Segment Start: Task data

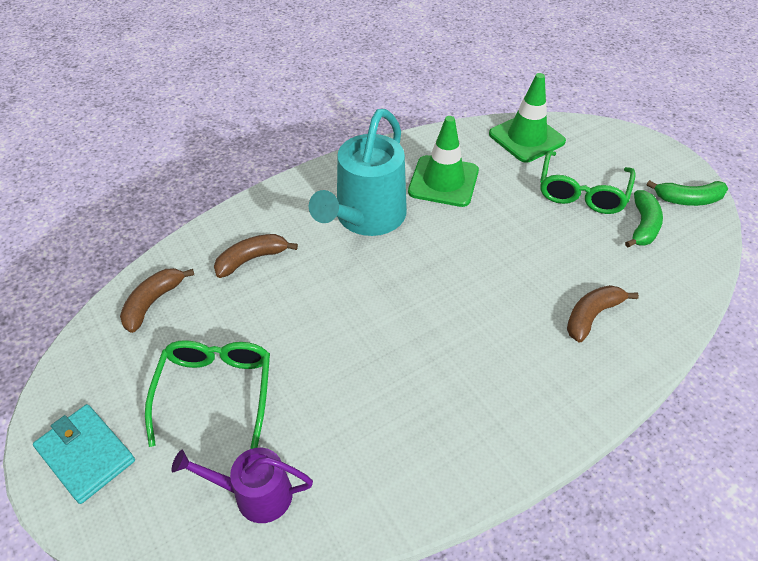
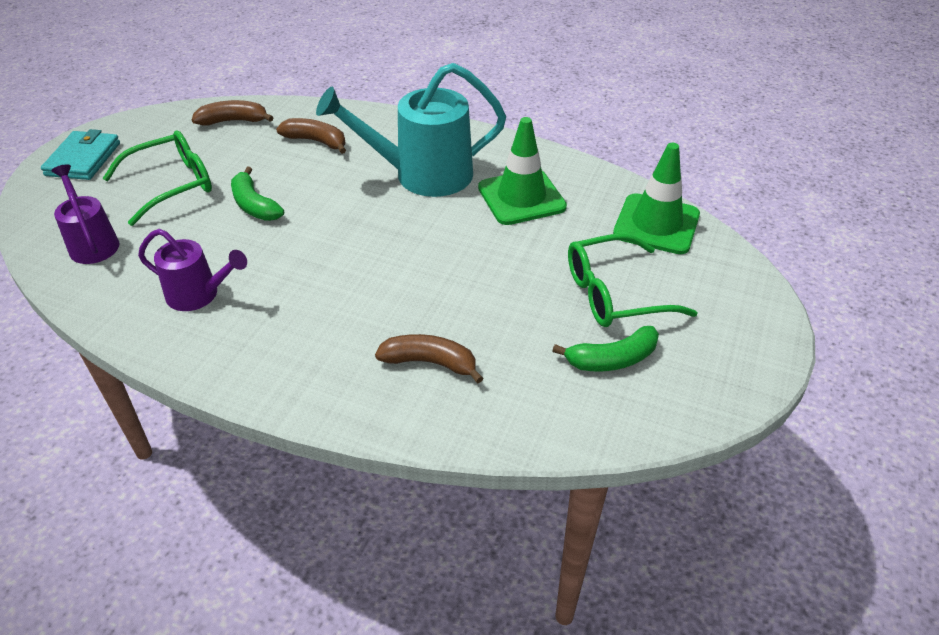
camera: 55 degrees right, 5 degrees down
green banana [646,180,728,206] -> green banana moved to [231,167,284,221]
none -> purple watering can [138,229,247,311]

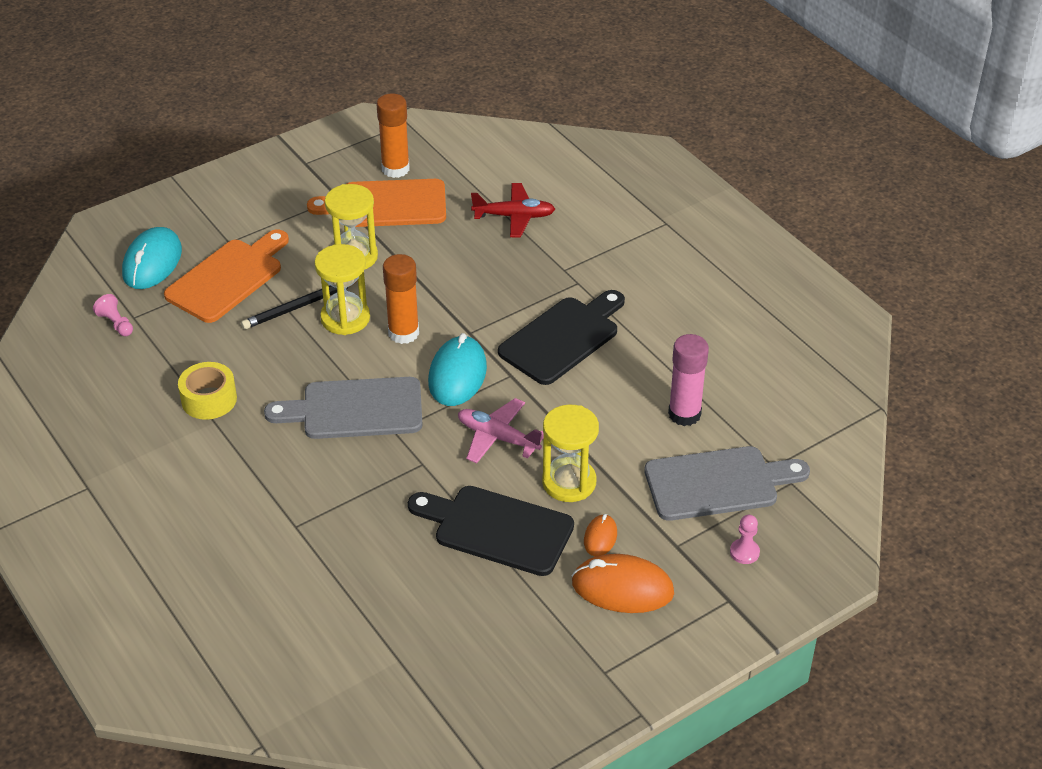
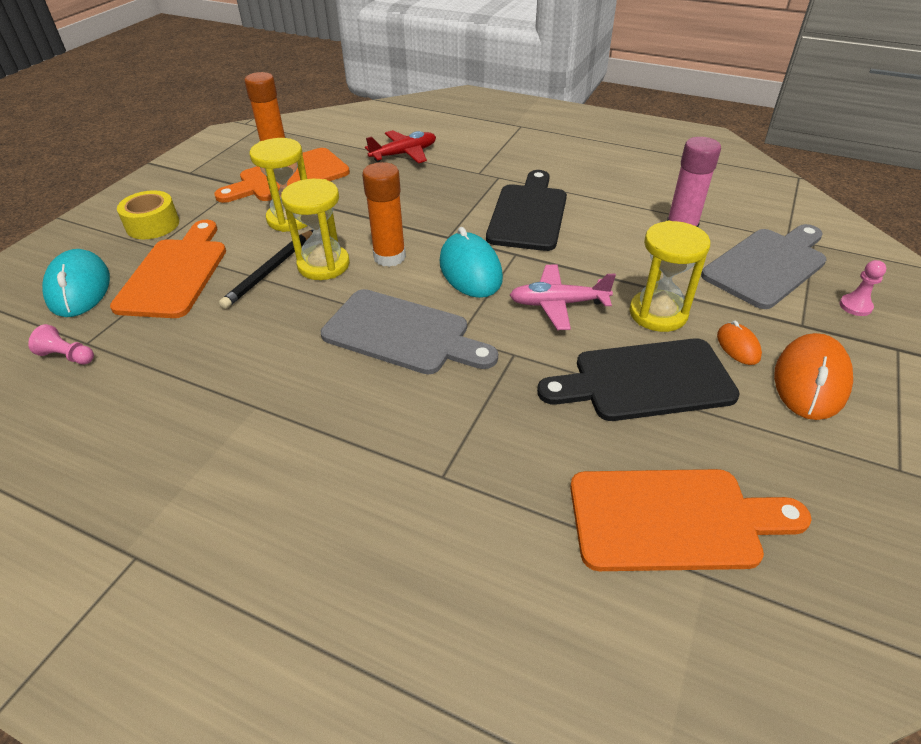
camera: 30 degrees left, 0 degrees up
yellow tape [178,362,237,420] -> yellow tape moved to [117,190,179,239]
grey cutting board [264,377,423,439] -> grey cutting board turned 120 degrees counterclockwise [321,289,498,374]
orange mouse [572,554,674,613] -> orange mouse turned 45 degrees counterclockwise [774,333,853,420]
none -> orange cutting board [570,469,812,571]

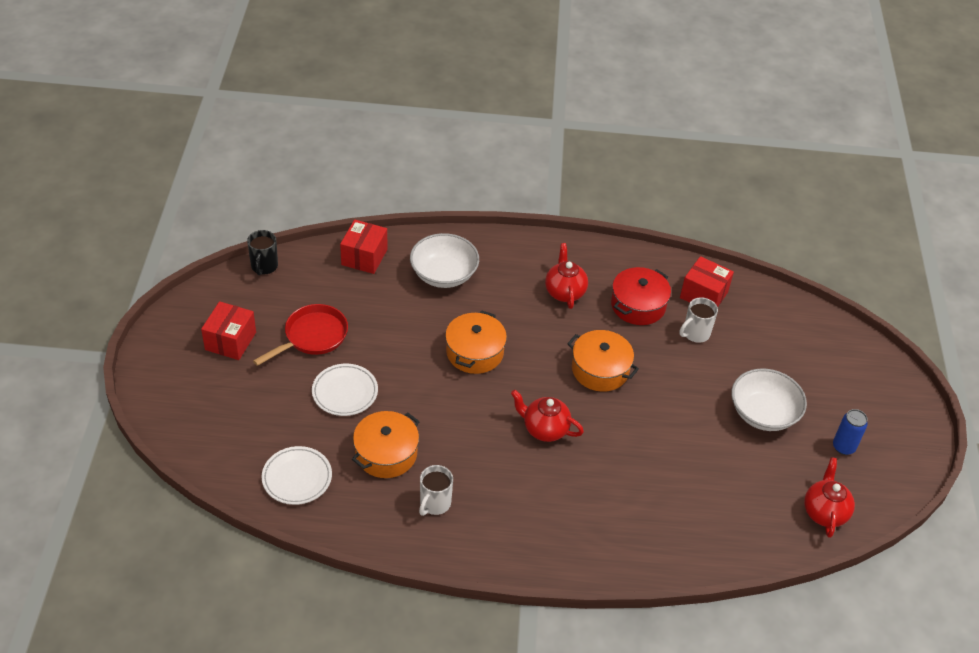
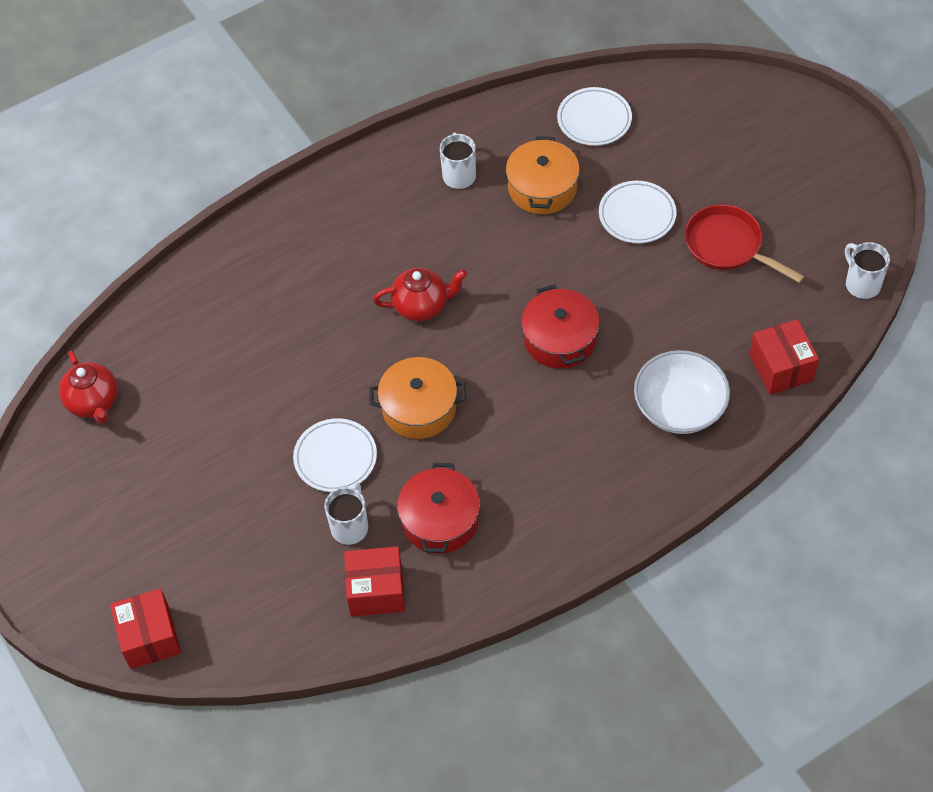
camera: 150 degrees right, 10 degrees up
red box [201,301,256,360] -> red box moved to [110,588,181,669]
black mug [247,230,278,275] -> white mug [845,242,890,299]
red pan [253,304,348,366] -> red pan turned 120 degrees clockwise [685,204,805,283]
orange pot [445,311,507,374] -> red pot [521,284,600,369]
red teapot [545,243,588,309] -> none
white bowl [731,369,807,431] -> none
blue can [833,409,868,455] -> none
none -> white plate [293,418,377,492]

Segment End: Task data

**Task directions:**
Every line that contains "camera" should be copied out of the data.

**Response:**
camera: 55 degrees right, 5 degrees down
camera: 30 degrees left, 0 degrees up
camera: 150 degrees right, 10 degrees up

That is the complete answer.